> [Provided data]
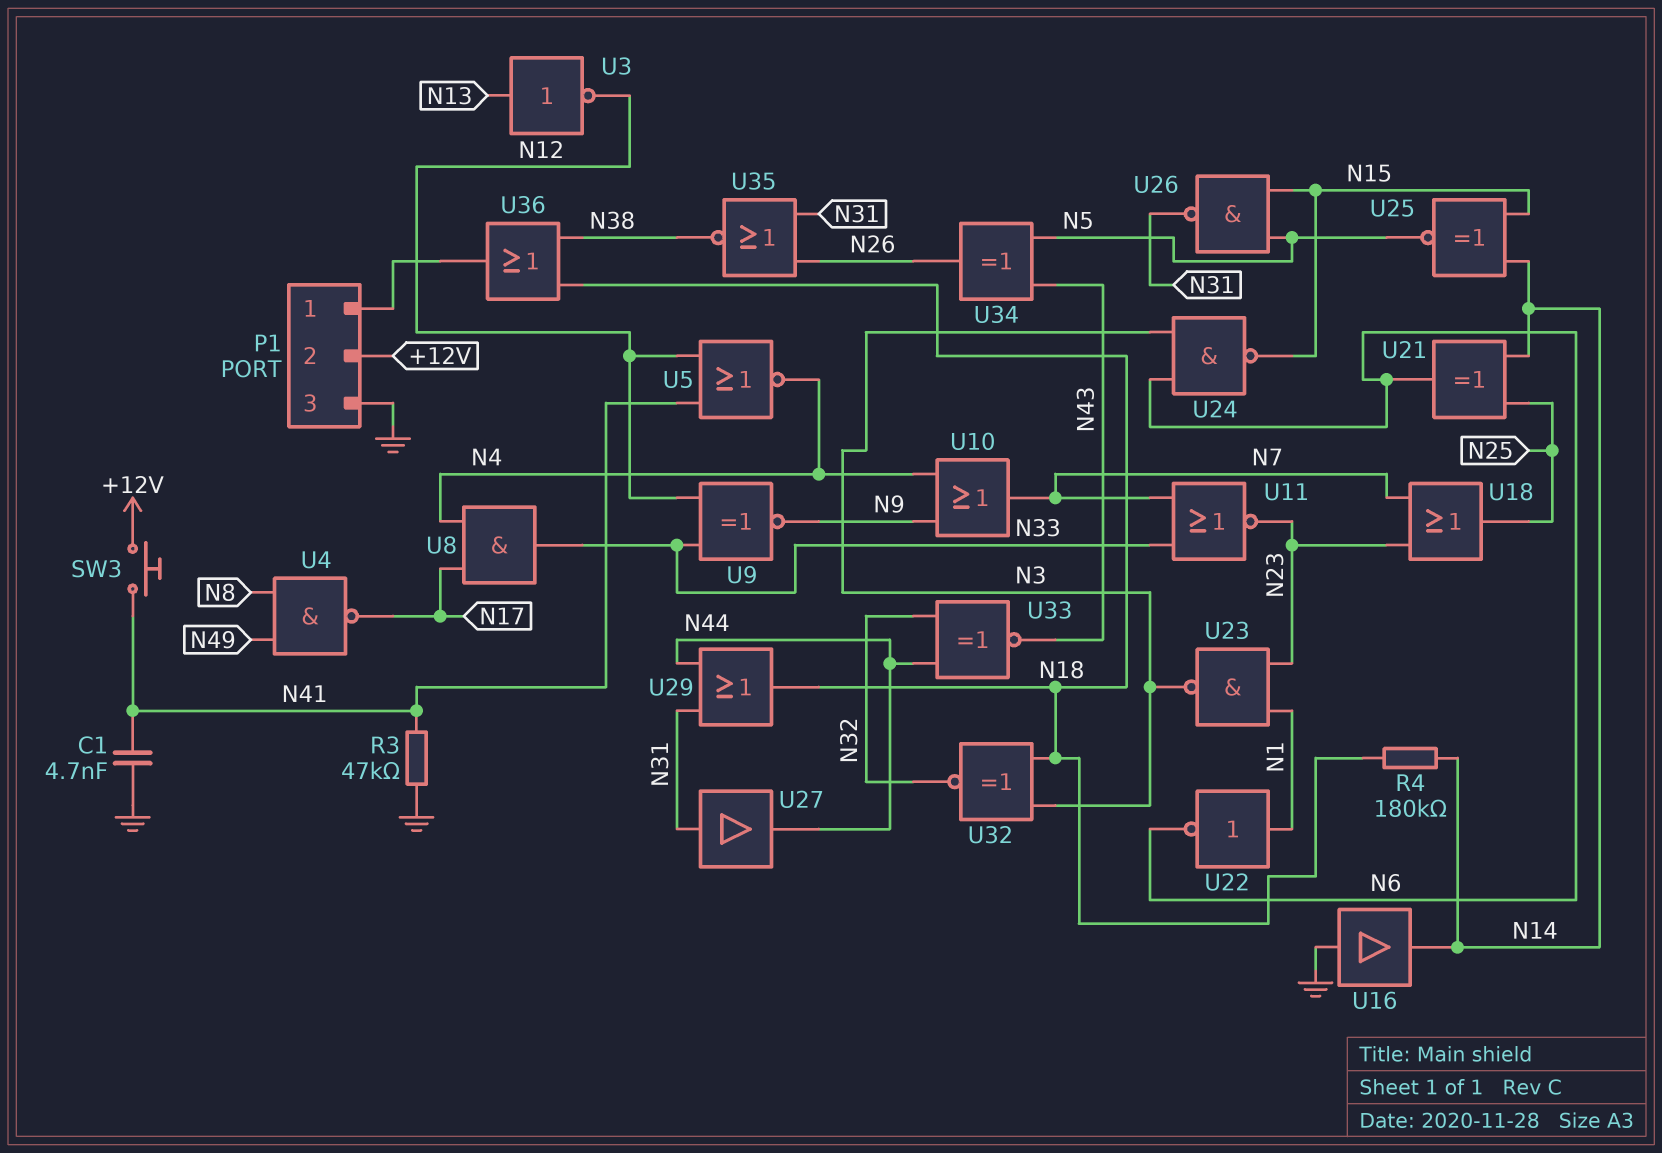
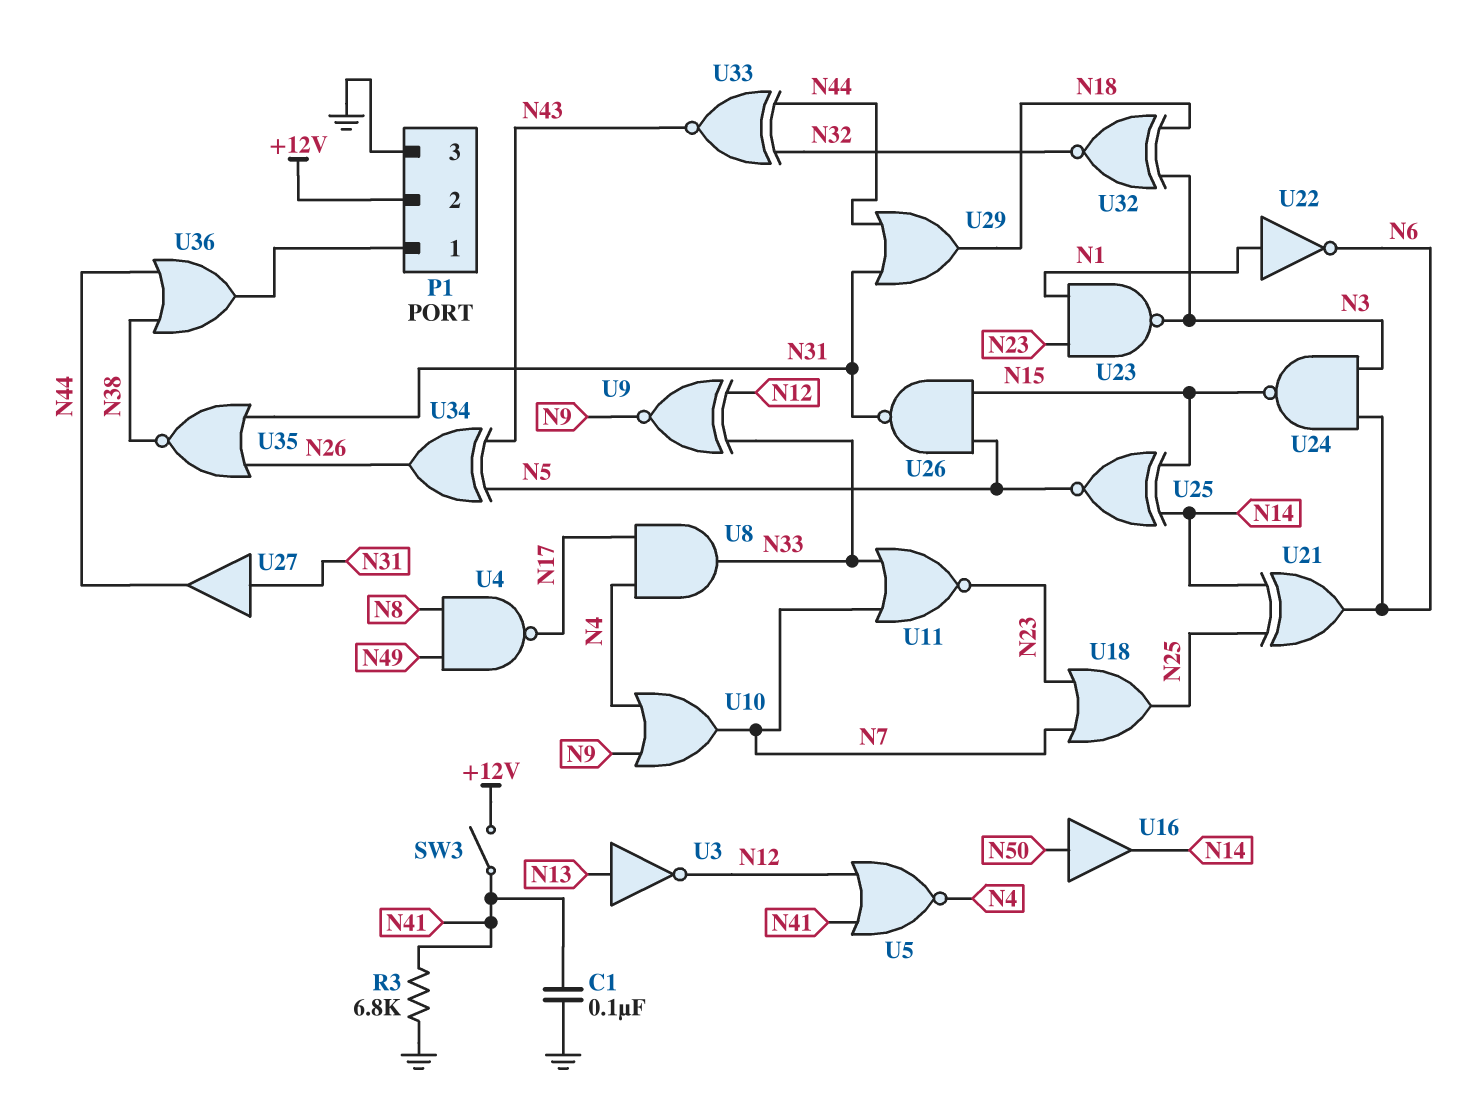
C1: 4.7nF (GND, N41) -> 100nF (GND, N41)
R3: 47k (GND, N41) -> 6.8k (GND, N41)
R4: 180k (N14, N18) -> none
SW3: button (+12V, N41) -> switch (+12V, N41)
U16: buffer (in GND, out N14) -> buffer (in N50, out N14)
U36: OR (in N18, in N38, out P1/1) -> OR (in N38, in N44, out P1/1)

> [How to complete this task] All of the data, minus its pictures, should be repeated exactly.

> [Solution to the problem]
C1: 4.7nF (GND, N41) -> 100nF (GND, N41)
R3: 47k (GND, N41) -> 6.8k (GND, N41)
R4: 180k (N14, N18) -> none
SW3: button (+12V, N41) -> switch (+12V, N41)
U16: buffer (in GND, out N14) -> buffer (in N50, out N14)
U36: OR (in N18, in N38, out P1/1) -> OR (in N38, in N44, out P1/1)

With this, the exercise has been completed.